▼
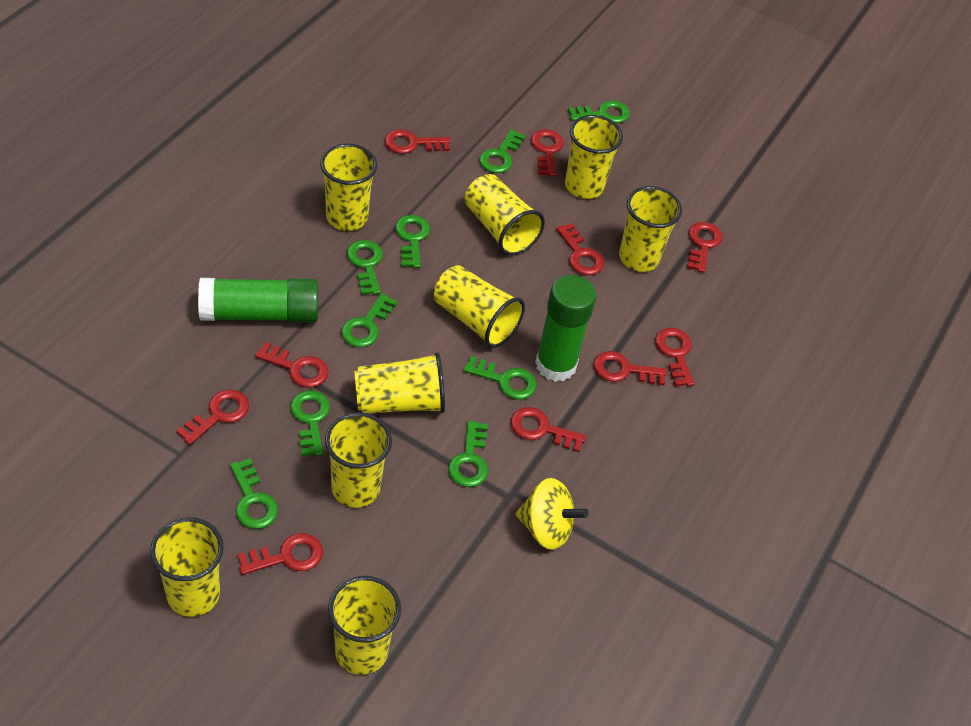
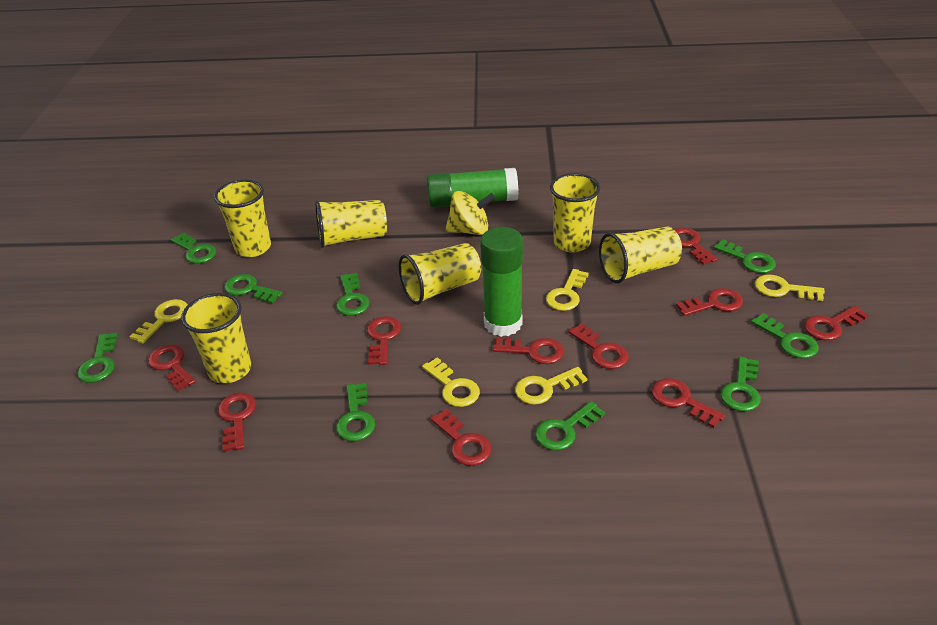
yellow cup: 9 -> 6
yellow key: 0 -> 5

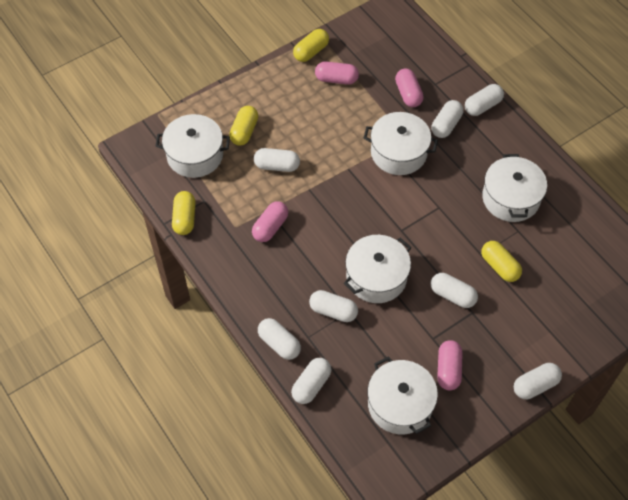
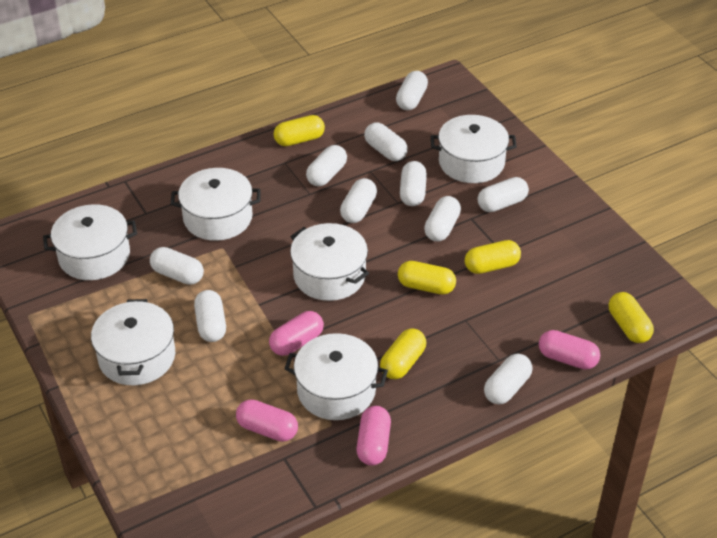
white capsule: 8 -> 10
white pot: 5 -> 6
yellow capsule: 4 -> 5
▲
From the material above, reproduce everything verbatim except the pictures.

yellow cup: 9 -> 6
yellow key: 0 -> 5

white capsule: 8 -> 10
white pot: 5 -> 6
yellow capsule: 4 -> 5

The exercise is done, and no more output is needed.